To do -> Return every line of the records below verbatim, with no pictures in the copy.

Extracted records ->
----------------

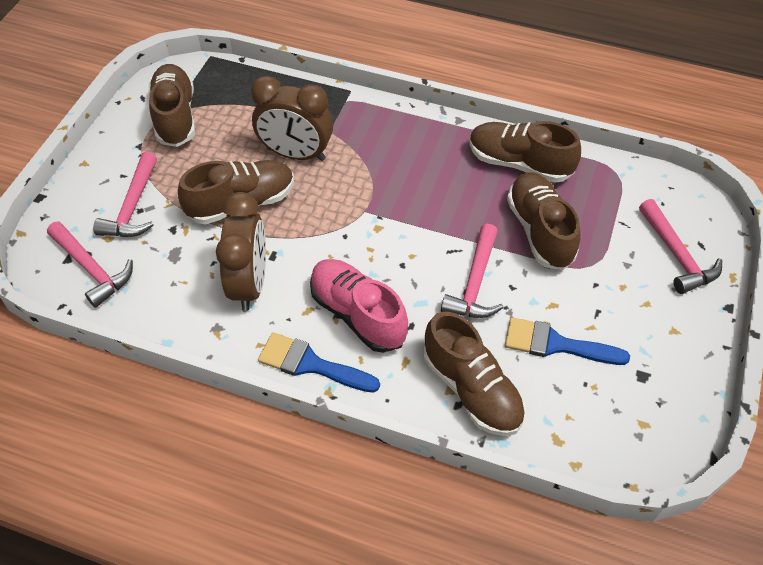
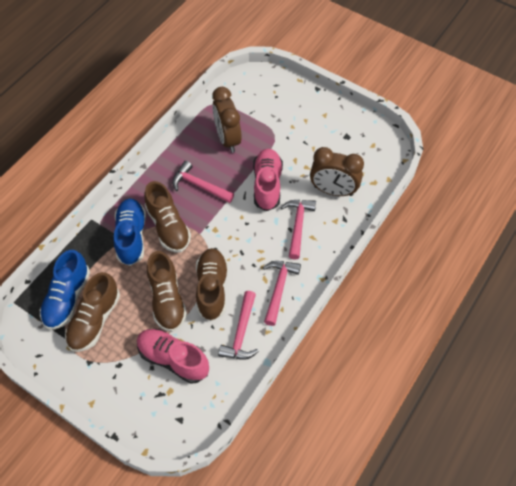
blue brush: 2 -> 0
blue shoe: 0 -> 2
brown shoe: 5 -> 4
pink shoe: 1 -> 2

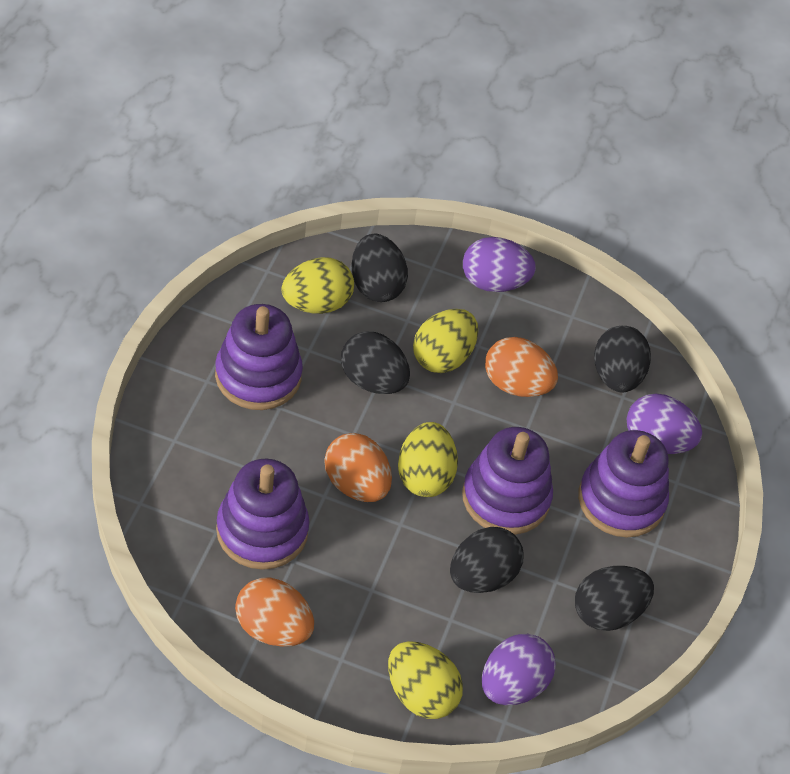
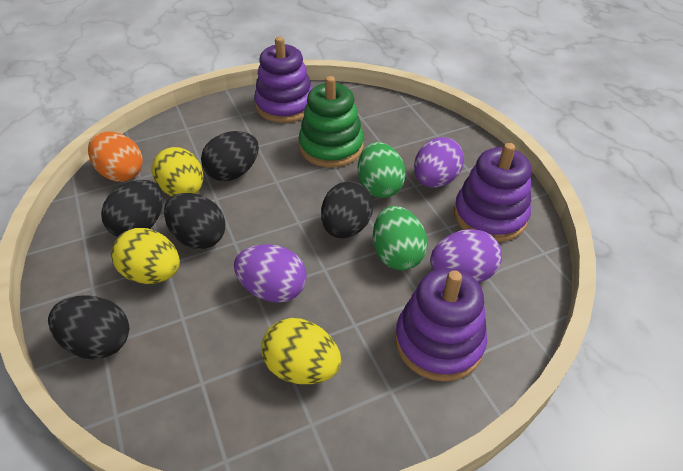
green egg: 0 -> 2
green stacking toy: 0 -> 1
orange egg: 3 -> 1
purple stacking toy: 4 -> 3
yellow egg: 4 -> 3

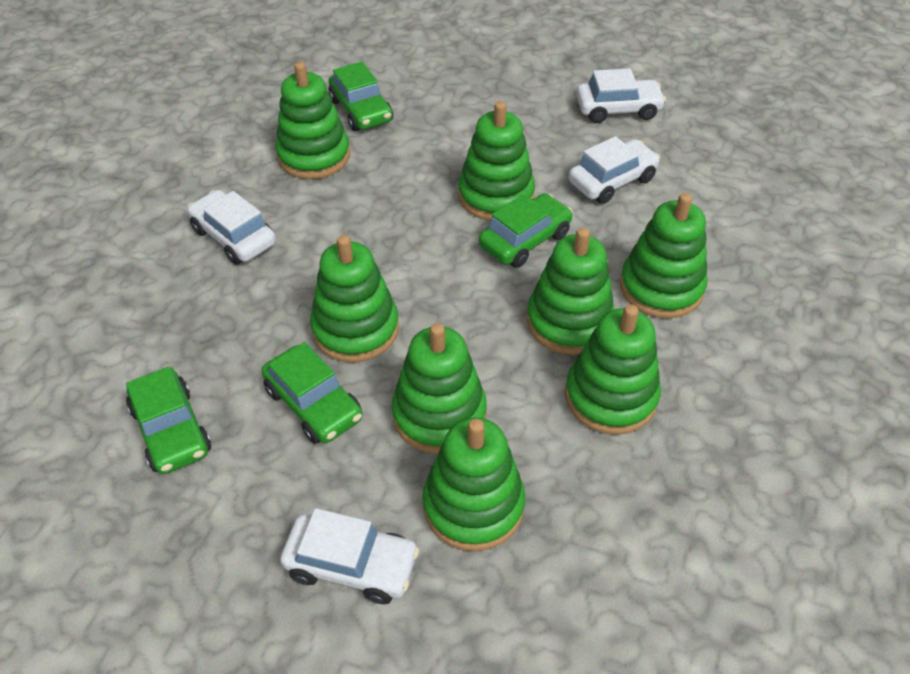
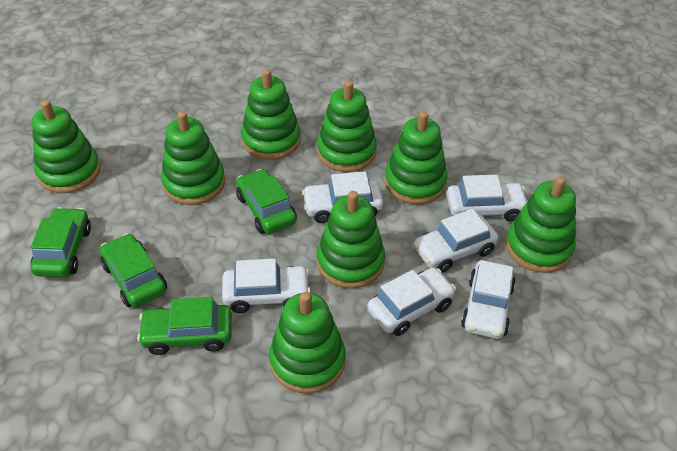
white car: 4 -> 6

----------------

Written solution ->
blue brush: 2 -> 0
blue shoe: 0 -> 2
brown shoe: 5 -> 4
pink shoe: 1 -> 2

green egg: 0 -> 2
green stacking toy: 0 -> 1
orange egg: 3 -> 1
purple stacking toy: 4 -> 3
yellow egg: 4 -> 3

white car: 4 -> 6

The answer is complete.